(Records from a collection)
# # #
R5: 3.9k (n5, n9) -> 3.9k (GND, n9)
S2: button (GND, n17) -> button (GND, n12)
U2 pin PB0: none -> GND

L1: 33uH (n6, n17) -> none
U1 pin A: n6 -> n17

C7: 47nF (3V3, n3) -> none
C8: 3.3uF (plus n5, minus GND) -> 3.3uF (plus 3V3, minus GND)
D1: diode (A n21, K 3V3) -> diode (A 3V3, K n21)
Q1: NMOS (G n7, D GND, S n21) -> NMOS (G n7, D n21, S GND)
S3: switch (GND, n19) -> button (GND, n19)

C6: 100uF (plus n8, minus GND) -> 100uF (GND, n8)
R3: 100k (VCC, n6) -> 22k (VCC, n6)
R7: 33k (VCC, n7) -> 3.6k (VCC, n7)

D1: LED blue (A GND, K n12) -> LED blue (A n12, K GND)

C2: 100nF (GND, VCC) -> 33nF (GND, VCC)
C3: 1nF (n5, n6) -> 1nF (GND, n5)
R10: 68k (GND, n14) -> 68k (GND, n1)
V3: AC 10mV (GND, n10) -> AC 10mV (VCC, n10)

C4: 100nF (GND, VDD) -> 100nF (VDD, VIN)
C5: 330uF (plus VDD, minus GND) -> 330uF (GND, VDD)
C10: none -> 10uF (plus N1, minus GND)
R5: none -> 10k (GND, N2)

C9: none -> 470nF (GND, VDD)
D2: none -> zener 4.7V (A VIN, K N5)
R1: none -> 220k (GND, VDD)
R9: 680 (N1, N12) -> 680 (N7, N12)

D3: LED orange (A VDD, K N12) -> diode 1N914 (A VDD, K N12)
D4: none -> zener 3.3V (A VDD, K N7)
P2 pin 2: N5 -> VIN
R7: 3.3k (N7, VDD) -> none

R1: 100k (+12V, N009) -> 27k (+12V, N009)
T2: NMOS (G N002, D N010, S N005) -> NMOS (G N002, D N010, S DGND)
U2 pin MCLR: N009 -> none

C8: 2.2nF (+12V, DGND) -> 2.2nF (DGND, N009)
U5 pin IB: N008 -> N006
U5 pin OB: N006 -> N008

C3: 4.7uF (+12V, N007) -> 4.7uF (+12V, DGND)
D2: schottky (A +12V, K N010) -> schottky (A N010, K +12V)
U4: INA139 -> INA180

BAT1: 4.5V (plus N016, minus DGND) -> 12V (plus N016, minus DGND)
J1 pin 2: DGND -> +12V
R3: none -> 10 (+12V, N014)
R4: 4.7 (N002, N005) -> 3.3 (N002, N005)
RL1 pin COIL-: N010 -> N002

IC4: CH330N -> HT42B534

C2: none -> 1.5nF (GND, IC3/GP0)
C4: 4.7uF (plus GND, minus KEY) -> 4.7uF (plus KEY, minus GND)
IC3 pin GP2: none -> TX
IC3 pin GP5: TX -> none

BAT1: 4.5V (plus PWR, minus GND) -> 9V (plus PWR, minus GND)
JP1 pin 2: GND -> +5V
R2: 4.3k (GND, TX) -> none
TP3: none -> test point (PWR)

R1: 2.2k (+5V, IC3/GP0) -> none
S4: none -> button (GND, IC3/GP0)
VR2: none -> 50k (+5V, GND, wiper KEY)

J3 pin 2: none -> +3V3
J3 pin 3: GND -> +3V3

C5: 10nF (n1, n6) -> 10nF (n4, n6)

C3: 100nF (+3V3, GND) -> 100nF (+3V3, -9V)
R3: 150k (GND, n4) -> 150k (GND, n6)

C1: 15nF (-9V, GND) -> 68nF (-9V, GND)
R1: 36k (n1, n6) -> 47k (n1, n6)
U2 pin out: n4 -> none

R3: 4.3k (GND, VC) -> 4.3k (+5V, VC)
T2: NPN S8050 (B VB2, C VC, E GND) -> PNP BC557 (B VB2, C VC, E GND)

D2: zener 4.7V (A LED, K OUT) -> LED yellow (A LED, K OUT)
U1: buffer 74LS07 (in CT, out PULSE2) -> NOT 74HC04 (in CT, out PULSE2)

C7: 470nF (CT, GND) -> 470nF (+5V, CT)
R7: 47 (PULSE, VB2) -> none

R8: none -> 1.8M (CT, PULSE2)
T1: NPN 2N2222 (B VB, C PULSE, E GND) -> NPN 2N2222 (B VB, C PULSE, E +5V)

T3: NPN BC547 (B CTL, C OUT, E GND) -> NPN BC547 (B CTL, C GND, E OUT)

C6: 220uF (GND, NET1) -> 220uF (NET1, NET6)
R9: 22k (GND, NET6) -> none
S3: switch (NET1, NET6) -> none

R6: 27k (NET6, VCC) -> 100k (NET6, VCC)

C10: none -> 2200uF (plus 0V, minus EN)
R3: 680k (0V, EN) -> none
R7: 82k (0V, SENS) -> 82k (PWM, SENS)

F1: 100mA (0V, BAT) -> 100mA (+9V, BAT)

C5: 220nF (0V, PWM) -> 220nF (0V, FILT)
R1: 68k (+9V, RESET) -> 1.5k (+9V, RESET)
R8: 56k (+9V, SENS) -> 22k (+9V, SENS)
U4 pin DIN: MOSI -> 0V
# # #
[WHAT YOU NEED TO DO]: Each and every record above needs writing out exactly.

[RESULT]:
R5: 3.9k (n5, n9) -> 3.9k (GND, n9)
S2: button (GND, n17) -> button (GND, n12)
U2 pin PB0: none -> GND

L1: 33uH (n6, n17) -> none
U1 pin A: n6 -> n17

C7: 47nF (3V3, n3) -> none
C8: 3.3uF (plus n5, minus GND) -> 3.3uF (plus 3V3, minus GND)
D1: diode (A n21, K 3V3) -> diode (A 3V3, K n21)
Q1: NMOS (G n7, D GND, S n21) -> NMOS (G n7, D n21, S GND)
S3: switch (GND, n19) -> button (GND, n19)

C6: 100uF (plus n8, minus GND) -> 100uF (GND, n8)
R3: 100k (VCC, n6) -> 22k (VCC, n6)
R7: 33k (VCC, n7) -> 3.6k (VCC, n7)

D1: LED blue (A GND, K n12) -> LED blue (A n12, K GND)

C2: 100nF (GND, VCC) -> 33nF (GND, VCC)
C3: 1nF (n5, n6) -> 1nF (GND, n5)
R10: 68k (GND, n14) -> 68k (GND, n1)
V3: AC 10mV (GND, n10) -> AC 10mV (VCC, n10)

C4: 100nF (GND, VDD) -> 100nF (VDD, VIN)
C5: 330uF (plus VDD, minus GND) -> 330uF (GND, VDD)
C10: none -> 10uF (plus N1, minus GND)
R5: none -> 10k (GND, N2)

C9: none -> 470nF (GND, VDD)
D2: none -> zener 4.7V (A VIN, K N5)
R1: none -> 220k (GND, VDD)
R9: 680 (N1, N12) -> 680 (N7, N12)

D3: LED orange (A VDD, K N12) -> diode 1N914 (A VDD, K N12)
D4: none -> zener 3.3V (A VDD, K N7)
P2 pin 2: N5 -> VIN
R7: 3.3k (N7, VDD) -> none

R1: 100k (+12V, N009) -> 27k (+12V, N009)
T2: NMOS (G N002, D N010, S N005) -> NMOS (G N002, D N010, S DGND)
U2 pin MCLR: N009 -> none

C8: 2.2nF (+12V, DGND) -> 2.2nF (DGND, N009)
U5 pin IB: N008 -> N006
U5 pin OB: N006 -> N008

C3: 4.7uF (+12V, N007) -> 4.7uF (+12V, DGND)
D2: schottky (A +12V, K N010) -> schottky (A N010, K +12V)
U4: INA139 -> INA180

BAT1: 4.5V (plus N016, minus DGND) -> 12V (plus N016, minus DGND)
J1 pin 2: DGND -> +12V
R3: none -> 10 (+12V, N014)
R4: 4.7 (N002, N005) -> 3.3 (N002, N005)
RL1 pin COIL-: N010 -> N002

IC4: CH330N -> HT42B534

C2: none -> 1.5nF (GND, IC3/GP0)
C4: 4.7uF (plus GND, minus KEY) -> 4.7uF (plus KEY, minus GND)
IC3 pin GP2: none -> TX
IC3 pin GP5: TX -> none

BAT1: 4.5V (plus PWR, minus GND) -> 9V (plus PWR, minus GND)
JP1 pin 2: GND -> +5V
R2: 4.3k (GND, TX) -> none
TP3: none -> test point (PWR)

R1: 2.2k (+5V, IC3/GP0) -> none
S4: none -> button (GND, IC3/GP0)
VR2: none -> 50k (+5V, GND, wiper KEY)

J3 pin 2: none -> +3V3
J3 pin 3: GND -> +3V3

C5: 10nF (n1, n6) -> 10nF (n4, n6)

C3: 100nF (+3V3, GND) -> 100nF (+3V3, -9V)
R3: 150k (GND, n4) -> 150k (GND, n6)

C1: 15nF (-9V, GND) -> 68nF (-9V, GND)
R1: 36k (n1, n6) -> 47k (n1, n6)
U2 pin out: n4 -> none

R3: 4.3k (GND, VC) -> 4.3k (+5V, VC)
T2: NPN S8050 (B VB2, C VC, E GND) -> PNP BC557 (B VB2, C VC, E GND)

D2: zener 4.7V (A LED, K OUT) -> LED yellow (A LED, K OUT)
U1: buffer 74LS07 (in CT, out PULSE2) -> NOT 74HC04 (in CT, out PULSE2)

C7: 470nF (CT, GND) -> 470nF (+5V, CT)
R7: 47 (PULSE, VB2) -> none

R8: none -> 1.8M (CT, PULSE2)
T1: NPN 2N2222 (B VB, C PULSE, E GND) -> NPN 2N2222 (B VB, C PULSE, E +5V)

T3: NPN BC547 (B CTL, C OUT, E GND) -> NPN BC547 (B CTL, C GND, E OUT)

C6: 220uF (GND, NET1) -> 220uF (NET1, NET6)
R9: 22k (GND, NET6) -> none
S3: switch (NET1, NET6) -> none

R6: 27k (NET6, VCC) -> 100k (NET6, VCC)

C10: none -> 2200uF (plus 0V, minus EN)
R3: 680k (0V, EN) -> none
R7: 82k (0V, SENS) -> 82k (PWM, SENS)

F1: 100mA (0V, BAT) -> 100mA (+9V, BAT)

C5: 220nF (0V, PWM) -> 220nF (0V, FILT)
R1: 68k (+9V, RESET) -> 1.5k (+9V, RESET)
R8: 56k (+9V, SENS) -> 22k (+9V, SENS)
U4 pin DIN: MOSI -> 0V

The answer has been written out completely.